**Goal of the exercise:**
Precisely the lines from the one with "turquoise vase [248,508,279,563]" through the end of the data, both included, must make up the response, each restated word for word.

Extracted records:
- Opening Delimiter -

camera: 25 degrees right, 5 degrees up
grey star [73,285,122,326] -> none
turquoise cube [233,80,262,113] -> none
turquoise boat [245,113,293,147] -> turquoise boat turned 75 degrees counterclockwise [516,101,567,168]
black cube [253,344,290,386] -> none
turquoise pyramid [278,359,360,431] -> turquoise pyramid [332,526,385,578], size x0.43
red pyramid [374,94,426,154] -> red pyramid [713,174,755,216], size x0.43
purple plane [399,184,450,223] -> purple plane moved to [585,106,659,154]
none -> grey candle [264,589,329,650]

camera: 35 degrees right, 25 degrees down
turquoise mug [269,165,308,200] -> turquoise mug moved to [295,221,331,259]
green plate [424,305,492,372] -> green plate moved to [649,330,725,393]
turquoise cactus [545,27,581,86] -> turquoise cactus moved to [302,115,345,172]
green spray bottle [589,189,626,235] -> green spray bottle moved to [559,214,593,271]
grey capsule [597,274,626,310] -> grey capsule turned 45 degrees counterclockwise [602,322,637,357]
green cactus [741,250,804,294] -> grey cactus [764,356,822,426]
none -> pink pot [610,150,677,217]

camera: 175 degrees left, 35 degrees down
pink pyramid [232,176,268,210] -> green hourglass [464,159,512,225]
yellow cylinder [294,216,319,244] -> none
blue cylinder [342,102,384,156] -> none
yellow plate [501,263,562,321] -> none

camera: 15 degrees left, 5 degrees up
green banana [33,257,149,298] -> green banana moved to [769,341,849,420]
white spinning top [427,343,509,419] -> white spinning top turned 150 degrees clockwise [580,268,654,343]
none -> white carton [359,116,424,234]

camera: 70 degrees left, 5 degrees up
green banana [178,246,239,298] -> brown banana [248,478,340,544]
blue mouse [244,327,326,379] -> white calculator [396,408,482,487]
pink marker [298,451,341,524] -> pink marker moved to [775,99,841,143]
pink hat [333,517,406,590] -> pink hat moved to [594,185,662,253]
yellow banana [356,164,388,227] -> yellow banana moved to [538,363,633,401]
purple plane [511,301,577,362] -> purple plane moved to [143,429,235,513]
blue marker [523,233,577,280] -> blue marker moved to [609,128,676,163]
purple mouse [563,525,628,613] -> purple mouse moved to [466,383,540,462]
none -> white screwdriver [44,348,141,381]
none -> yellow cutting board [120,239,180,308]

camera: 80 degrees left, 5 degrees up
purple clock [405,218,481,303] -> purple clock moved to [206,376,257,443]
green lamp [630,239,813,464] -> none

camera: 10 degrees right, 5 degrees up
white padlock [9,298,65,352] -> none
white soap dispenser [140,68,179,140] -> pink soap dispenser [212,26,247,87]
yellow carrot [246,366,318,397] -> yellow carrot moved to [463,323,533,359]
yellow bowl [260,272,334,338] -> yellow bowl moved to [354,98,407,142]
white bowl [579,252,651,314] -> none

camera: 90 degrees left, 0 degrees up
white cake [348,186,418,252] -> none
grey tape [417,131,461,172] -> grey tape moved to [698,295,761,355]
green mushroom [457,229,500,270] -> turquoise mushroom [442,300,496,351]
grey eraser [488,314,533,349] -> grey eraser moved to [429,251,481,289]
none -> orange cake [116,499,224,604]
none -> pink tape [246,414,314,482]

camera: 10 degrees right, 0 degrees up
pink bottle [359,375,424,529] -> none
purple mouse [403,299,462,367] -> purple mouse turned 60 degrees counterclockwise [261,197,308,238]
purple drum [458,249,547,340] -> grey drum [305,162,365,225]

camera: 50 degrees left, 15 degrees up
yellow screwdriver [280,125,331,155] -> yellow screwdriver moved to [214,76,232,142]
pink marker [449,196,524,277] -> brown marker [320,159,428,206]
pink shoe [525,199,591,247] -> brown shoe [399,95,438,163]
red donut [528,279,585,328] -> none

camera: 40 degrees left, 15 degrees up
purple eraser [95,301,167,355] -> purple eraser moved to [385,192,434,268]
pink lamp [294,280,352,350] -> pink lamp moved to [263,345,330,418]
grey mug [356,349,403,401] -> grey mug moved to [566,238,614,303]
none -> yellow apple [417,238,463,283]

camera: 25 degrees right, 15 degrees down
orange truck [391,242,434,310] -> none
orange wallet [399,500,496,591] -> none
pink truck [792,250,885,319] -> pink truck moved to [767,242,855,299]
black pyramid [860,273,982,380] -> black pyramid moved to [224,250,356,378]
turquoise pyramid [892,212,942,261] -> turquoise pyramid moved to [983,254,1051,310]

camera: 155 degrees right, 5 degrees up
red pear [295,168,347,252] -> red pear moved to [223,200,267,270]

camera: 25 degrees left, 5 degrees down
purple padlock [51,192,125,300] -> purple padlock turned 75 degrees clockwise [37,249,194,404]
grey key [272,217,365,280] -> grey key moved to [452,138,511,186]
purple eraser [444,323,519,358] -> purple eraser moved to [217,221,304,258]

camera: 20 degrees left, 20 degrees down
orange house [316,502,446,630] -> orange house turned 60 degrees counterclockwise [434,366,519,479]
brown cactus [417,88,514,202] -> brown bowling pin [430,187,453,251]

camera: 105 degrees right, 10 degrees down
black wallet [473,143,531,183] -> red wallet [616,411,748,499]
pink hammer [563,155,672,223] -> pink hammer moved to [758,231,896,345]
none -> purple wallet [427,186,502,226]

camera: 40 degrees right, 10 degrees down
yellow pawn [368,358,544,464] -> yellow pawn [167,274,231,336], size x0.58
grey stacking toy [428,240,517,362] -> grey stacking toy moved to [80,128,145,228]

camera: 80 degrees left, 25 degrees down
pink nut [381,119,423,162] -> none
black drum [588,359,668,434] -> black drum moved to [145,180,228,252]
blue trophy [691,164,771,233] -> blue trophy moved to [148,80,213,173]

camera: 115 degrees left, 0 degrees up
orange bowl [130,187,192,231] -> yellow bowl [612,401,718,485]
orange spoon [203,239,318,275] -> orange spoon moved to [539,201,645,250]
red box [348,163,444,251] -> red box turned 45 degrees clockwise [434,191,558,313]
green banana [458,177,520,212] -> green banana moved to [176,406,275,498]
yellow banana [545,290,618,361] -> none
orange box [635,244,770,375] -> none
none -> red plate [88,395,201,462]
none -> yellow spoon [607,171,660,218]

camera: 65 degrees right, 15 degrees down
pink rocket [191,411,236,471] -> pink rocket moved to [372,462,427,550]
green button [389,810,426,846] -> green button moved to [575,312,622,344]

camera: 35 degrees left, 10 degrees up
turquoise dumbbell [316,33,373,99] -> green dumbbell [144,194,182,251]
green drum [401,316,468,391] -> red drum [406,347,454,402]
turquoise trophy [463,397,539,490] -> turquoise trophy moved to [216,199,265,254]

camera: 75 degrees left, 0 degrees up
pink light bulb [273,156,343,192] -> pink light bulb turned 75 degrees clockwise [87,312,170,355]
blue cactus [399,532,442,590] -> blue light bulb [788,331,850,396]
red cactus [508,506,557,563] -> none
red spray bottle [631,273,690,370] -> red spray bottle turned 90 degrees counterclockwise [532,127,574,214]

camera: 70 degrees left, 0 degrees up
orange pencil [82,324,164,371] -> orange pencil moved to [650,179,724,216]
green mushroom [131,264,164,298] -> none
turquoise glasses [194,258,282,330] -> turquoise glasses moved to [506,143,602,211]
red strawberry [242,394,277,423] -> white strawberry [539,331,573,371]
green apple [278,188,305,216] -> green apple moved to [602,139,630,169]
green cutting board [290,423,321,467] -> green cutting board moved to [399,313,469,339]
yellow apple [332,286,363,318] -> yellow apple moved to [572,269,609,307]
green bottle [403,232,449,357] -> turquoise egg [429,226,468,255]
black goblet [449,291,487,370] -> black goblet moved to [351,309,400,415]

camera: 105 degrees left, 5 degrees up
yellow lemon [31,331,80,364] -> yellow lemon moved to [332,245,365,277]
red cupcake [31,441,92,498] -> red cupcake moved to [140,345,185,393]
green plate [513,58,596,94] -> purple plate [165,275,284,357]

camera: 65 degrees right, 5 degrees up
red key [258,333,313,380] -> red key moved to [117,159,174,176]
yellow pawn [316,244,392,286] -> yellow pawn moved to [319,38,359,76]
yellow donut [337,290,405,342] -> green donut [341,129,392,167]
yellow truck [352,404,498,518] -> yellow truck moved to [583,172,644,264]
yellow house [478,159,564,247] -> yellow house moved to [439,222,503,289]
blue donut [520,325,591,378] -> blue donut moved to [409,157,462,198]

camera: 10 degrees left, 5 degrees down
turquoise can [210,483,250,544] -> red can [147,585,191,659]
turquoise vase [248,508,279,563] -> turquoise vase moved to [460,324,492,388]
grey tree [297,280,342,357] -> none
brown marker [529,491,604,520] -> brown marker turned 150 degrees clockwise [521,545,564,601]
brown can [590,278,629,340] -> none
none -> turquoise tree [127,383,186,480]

- Closing Delimiter -

**Output for this exercise:**
turquoise vase [248,508,279,563] -> turquoise vase moved to [460,324,492,388]
grey tree [297,280,342,357] -> none
brown marker [529,491,604,520] -> brown marker turned 150 degrees clockwise [521,545,564,601]
brown can [590,278,629,340] -> none
none -> turquoise tree [127,383,186,480]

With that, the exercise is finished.